§ **RECORDS FOR THIS EXERCISE**
** begin **

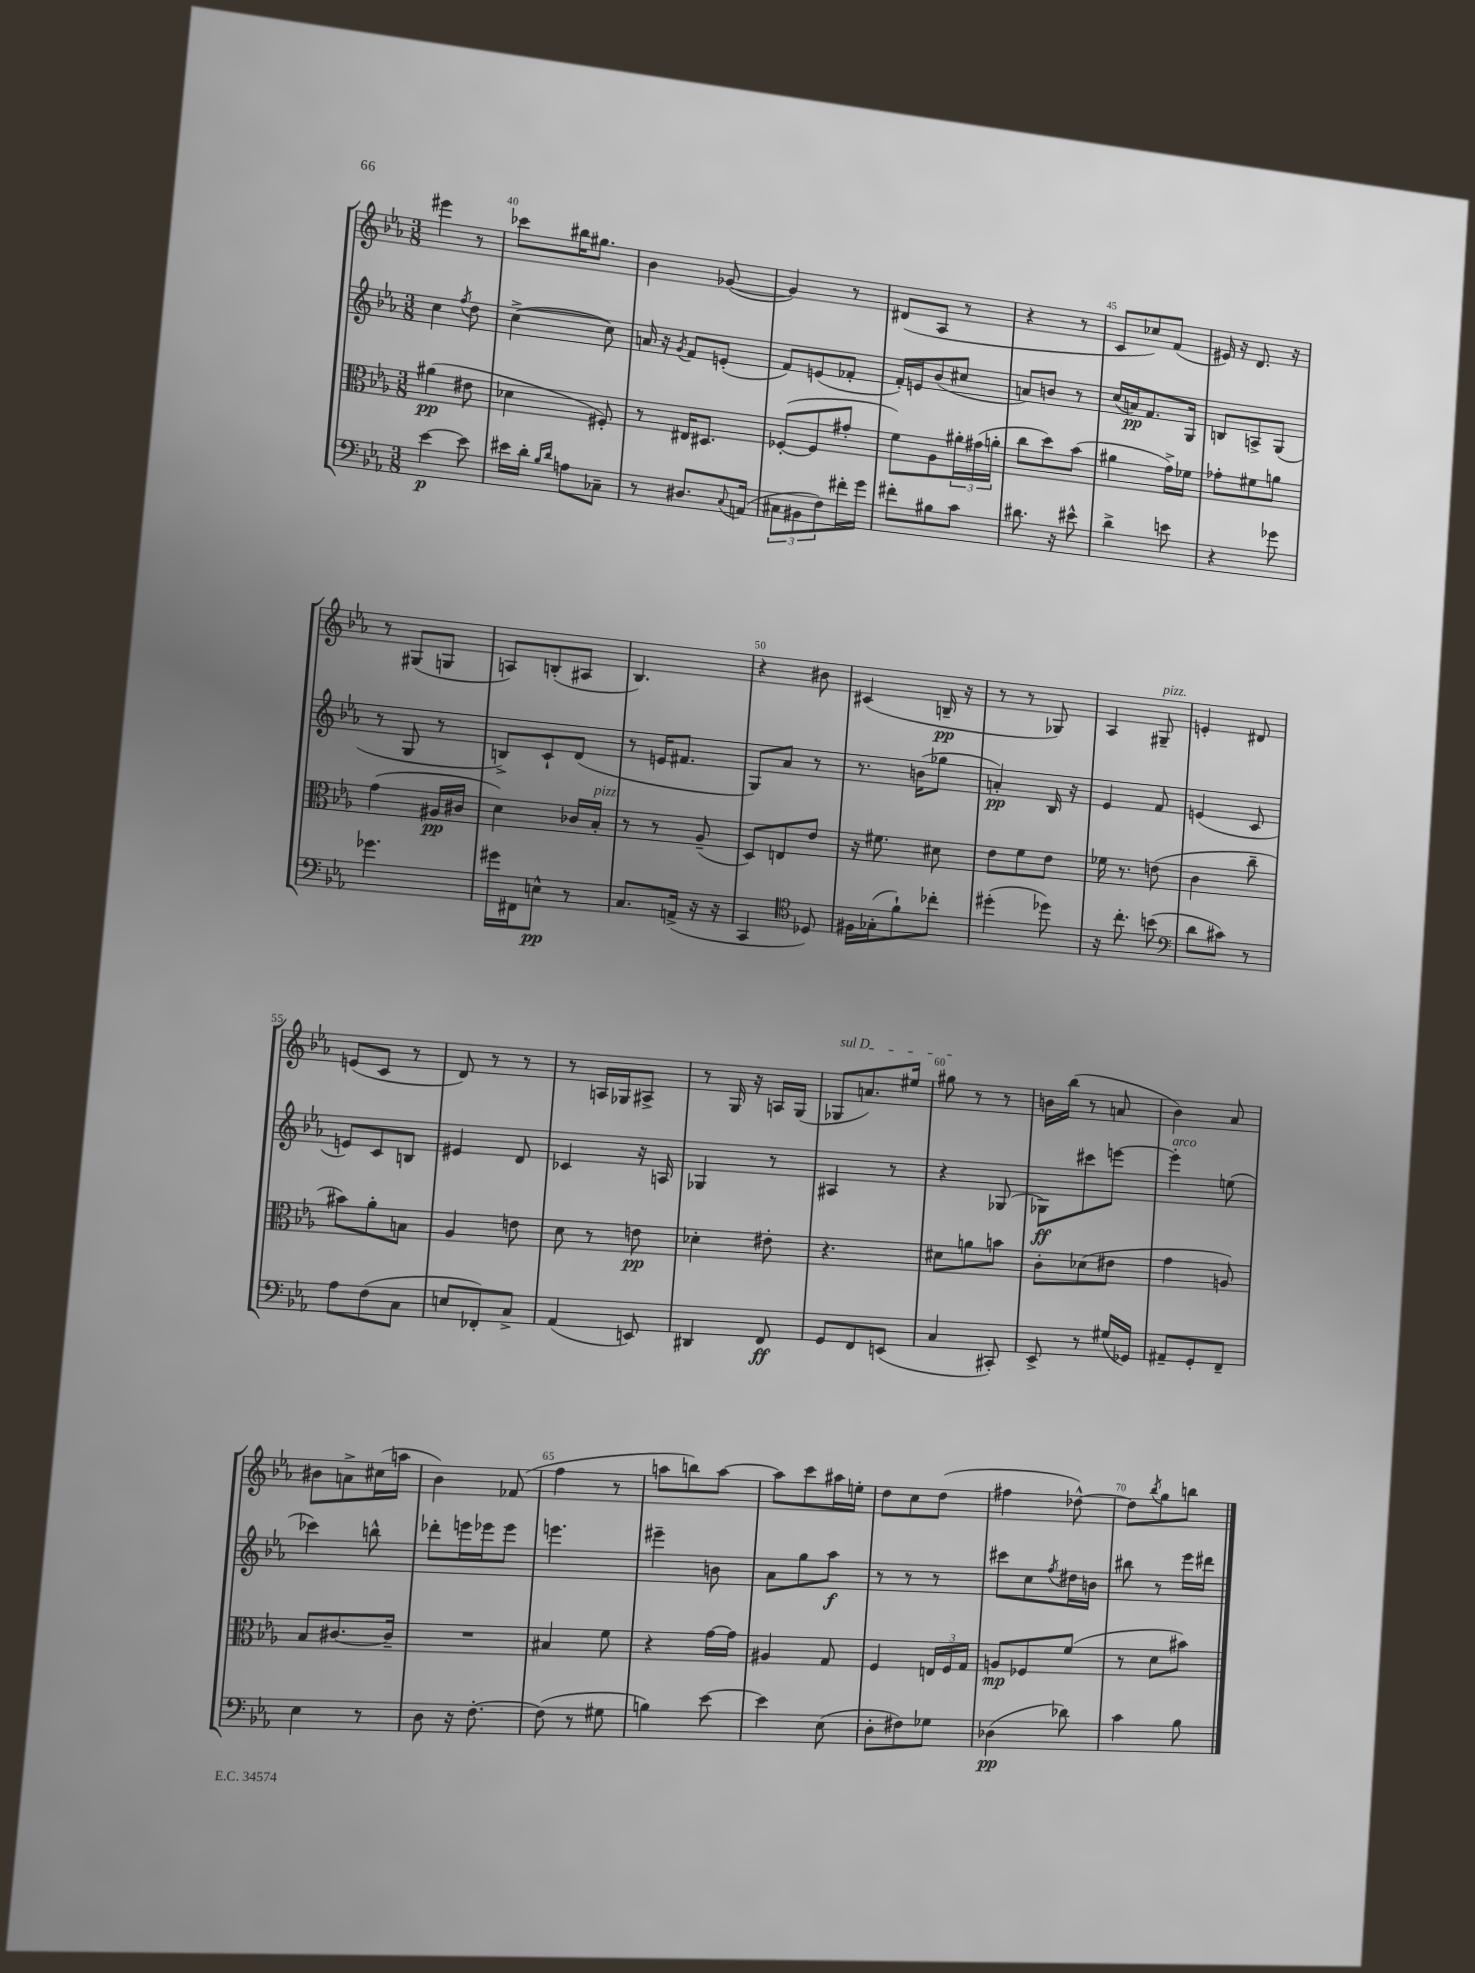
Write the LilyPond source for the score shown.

<<
\new StaffGroup <<
\new Staff = "s0" {
    \clef treble \key ees \major \numericTimeSignature \time 3/8
    eis'''4 r8 |
    ces'''8 bis''16 gis''8. |
    bes'4 ges'8~( |
    ges'4) r8 |
    dis'8( aes8 r8 |
    r4 r8 |
    c'8 ces''8) f'8( |
    eis'16) r16 d'8. r16 |
    r8 gis8( g8 |
    a8) b8-.( ais8 |
    bes4.) |
    r4 bis'8 |
    cis'4( b16--\pp r16 |
    r8 r8 ges8) |
    aes4 gis8--^\markup { \italic "pizz." } |
    e'4-. dis'8 |
    e'8( c'8 r8 |
    d'8) r8 r8 |
    r8 a16 ges16 ais8-> |
    r8 g16 r16 a16 g16( |
    \once \override TextSpanner.bound-details.left.text = \markup { \italic "sul D" } ges8\startTextSpan a'8.) eis''16 |
    gis''8\stopTextSpan r8 r8 |
    b'16 bes''16( r8 a'8 |
    bes'4) aes'8 |
    bis'8 a'8-> cis''16( a''16 |
    bes'4) fes'8( |
    f''4 r8 |
    a''8 b''8) a''8~ |
    a''8 c'''8 ais''16 e''16-. |
    d''8 c''8 d''8( |
    fis''4 des''8~-^) |
    des''8 \acciaccatura { bes''8 } g''8 b''8 \bar "|." |
}
\new Staff = "s1" {
    \clef treble \key ees \major \numericTimeSignature \time 3/8
    c''4 \acciaccatura { f''8 } d''8 |
    c''4~->( c''8) |
    a'16 r16 \acciaccatura { g'8 } f'8 e'8-.( |
    f'8) e'8( fes'8-. |
    f'16-.) e'16 bes'8( cis''8 |
    a'8) b'8 r8 |
    c''16( a'16\pp) f'8. g16 |
    b8 a8-> g8( |
    r8 g8 r8 |
    b8->) c'8-! d'8( |
    r8 e'16 fis'8. |
    g8) aes'8 r8 |
    r8. b'16( ges''8 |
    a'4-.\pp) bes16 r16 |
    ees'4 f'8 |
    e'4( c'8 |
    e'8) c'8 b8 |
    eis'4 d'8 |
    ces'4 r16 a16 |
    ges4 r8 |
    ais4 r8 |
    r4 ges8( |
    ges8\ff) cis'''8 e'''8~ |
    e'''4-.^\markup { \italic "arco" } e''8( |
    ces'''4) b''8-^ |
    des'''8-. e'''16 ees'''16 ees'''8 |
    e'''4. |
    eis'''4-- b'8 |
    aes'8 g''8 aes''8\f |
    r8 r8 r8 |
    cis'''8 c''8 \acciaccatura { f''8 } dis''16 b'16 |
    bis''8 r8 ees'''16 dis'''16 \bar "|." |
}
\new Staff = "s2" {
    \clef alto \key ees \major \numericTimeSignature \time 3/8
    ais'4\pp( eis'8 |
    des'4 fis8-.) |
    r8 eis16 dis8. |
    fes8~-.( fes8 gis'8-. |
    f'8) aes8 \tuplet 3/2 { ais'16-. gis'16( a'16-. } |
    c''8 d''8) bes'8( |
    ais'4 g'16->) fes'16 |
    ges'8-. fis'8 a'8 |
    g'4( ais16\pp cis'16 |
    d'4) ces'16 bes16-.^\markup { \italic "pizz." } |
    r8 r8 aes8--( |
    d8) e8 ees'8 |
    r16 fis'8. dis'8 |
    ees'8 f'8 ees'8 |
    fes'16 r8. e'8( |
    c'4 c''8-- |
    bis'8) aes'8-. b8 |
    aes4 e'8 |
    d'8 r8 e'8\pp |
    des'4-. eis'8-. |
    r4. |
    dis'8 a'8 b'8 |
    c'8-. des'8( eis'8 |
    g'4 a8) |
    bes8 cis'8.~ cis'16-- |
    R4. |
    bis4 f'8 |
    r4 g'16~ g'16 |
    ais4 g8 |
    f4 \tuplet 3/2 { e16 f16 g16 } |
    a8\mp fes8 f'8( |
    r8 d'8 bis'8) \bar "|." |
}
\new Staff = "s3" {
    \clef bass \key ees \major \numericTimeSignature \time 3/8
    ees'4~\p ees'8 |
    eis'16 d'16-. \grace { bes16 d'16 } a8 ces8-- |
    r8 dis8. \appoggiatura { c8 } a,16( |
    \tuplet 3/2 { cis8 bis,8 f8) } fis'16-. g'16 |
    fis'8-. bis8 c'8 |
    dis'8. r16 eis'8-^ |
    d'4-> e'8 |
    r4 ges'8 |
    ges'4. |
    gis'16 fis,16 e8-^\pp r8 |
    c8. a,16->( r16 r16 |
    c,4 \clef tenor des8) |
    fis16 ges16-.( f'8-!) ces''8-. |
    dis''4-.( des''8) |
    r16 c''8.-. b'8( |
    \clef bass d'8 cis'8) r8 |
    aes8 f8( c8 |
    e8 fes,8-.) c8-> |
    aes,4( e,8) |
    dis,4 f,8\ff |
    g,8 f,8 e,8( |
    c4 cis,8-.) |
    ees,8-> r8 gis16( ges,16) |
    ais,8-- g,8-. f,8-- |
    ees4 r8 |
    d8 r16 f8.~-. |
    f8( r8 gis8 |
    b4) ees'8~ |
    ees'4 ees8( |
    d8-. fis8) ges8 |
    des4\pp( des'8) |
    c'4 bes8 \bar "|." |
}
>>
>>
\layout { \context { \Score currentBarNumber = #39 \override BarNumber.break-visibility = ##(#f #t #t) barNumberVisibility = #(every-nth-bar-number-visible 5) } }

** end **

§ **AIM**
Count the lines of the listing above that contain the string "pizz", and give only that number.

§ **RESPONSE**
2